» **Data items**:
%%
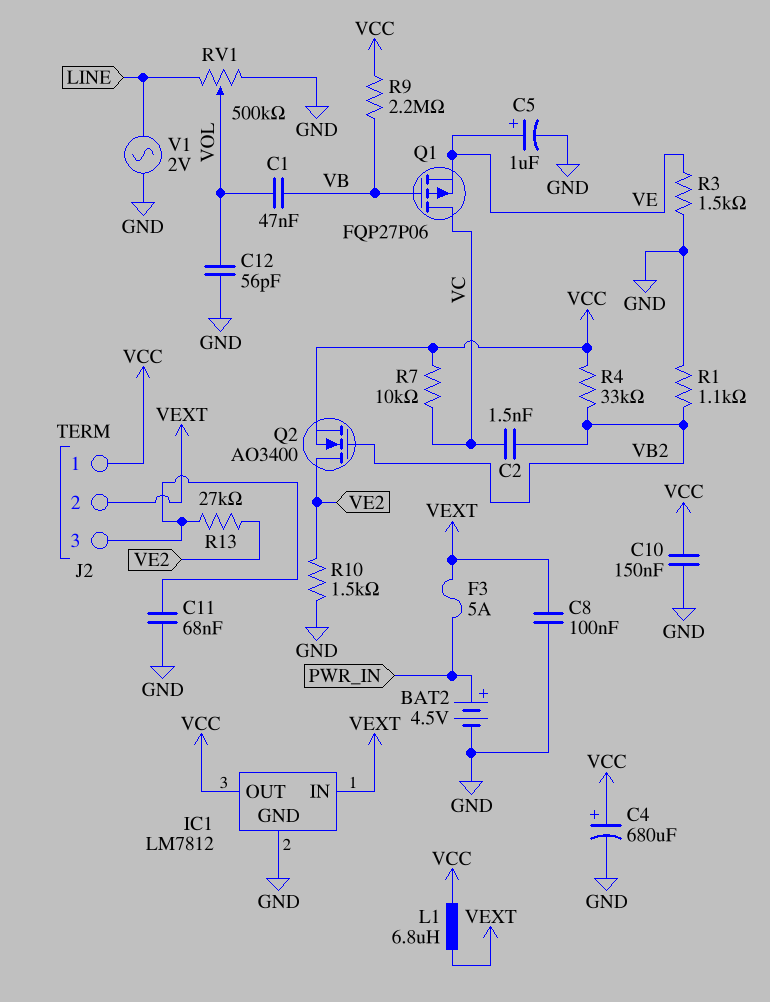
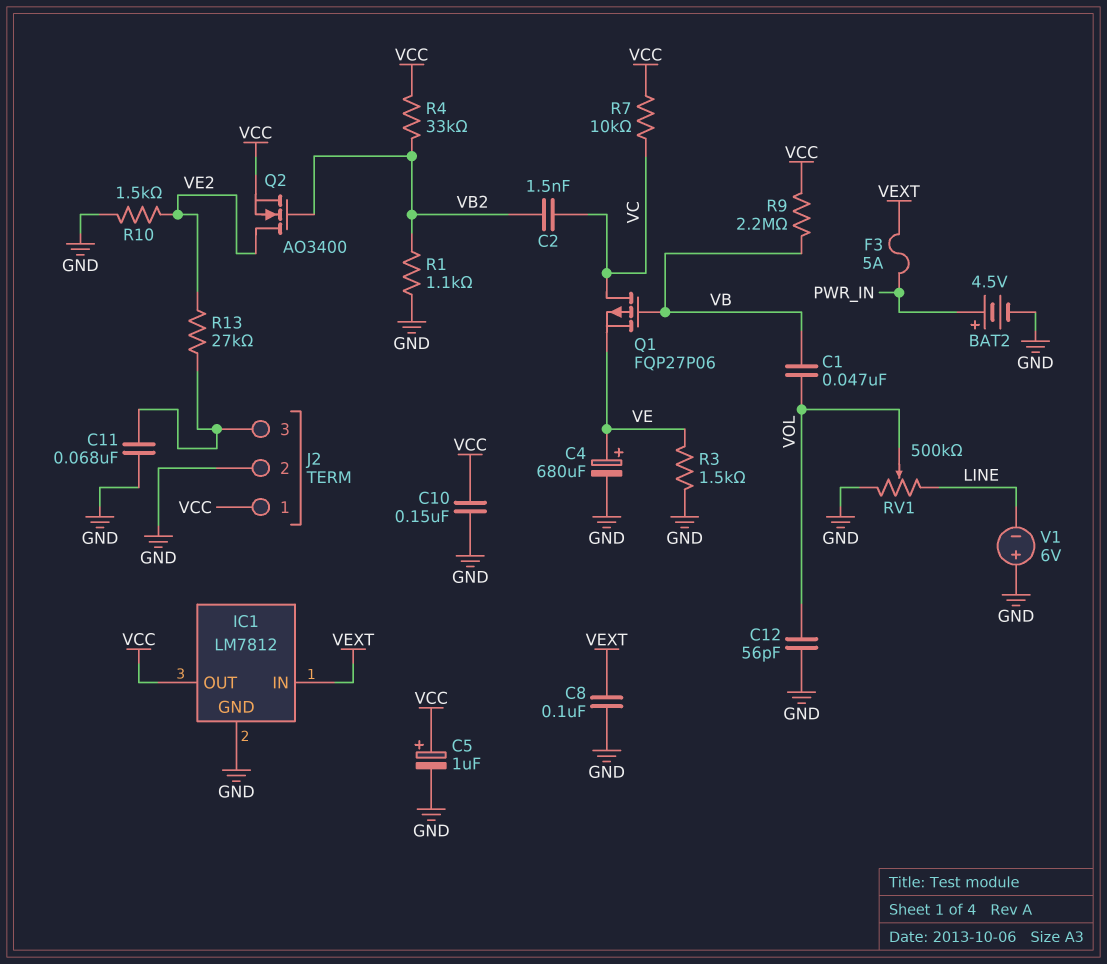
C4: 680uF (plus VCC, minus GND) -> 680uF (plus VE, minus GND)
C5: 1uF (plus VE, minus GND) -> 1uF (plus VCC, minus GND)
J2 pin 2: VEXT -> GND
L1: 6.8uH (VCC, VEXT) -> none
V1: AC 2V (GND, LINE) -> 6V (plus GND, minus LINE)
%%
» **What you are asked to do**: Set down every entry word for word, but omit the pictures.

» **Expected output**:
C4: 680uF (plus VCC, minus GND) -> 680uF (plus VE, minus GND)
C5: 1uF (plus VE, minus GND) -> 1uF (plus VCC, minus GND)
J2 pin 2: VEXT -> GND
L1: 6.8uH (VCC, VEXT) -> none
V1: AC 2V (GND, LINE) -> 6V (plus GND, minus LINE)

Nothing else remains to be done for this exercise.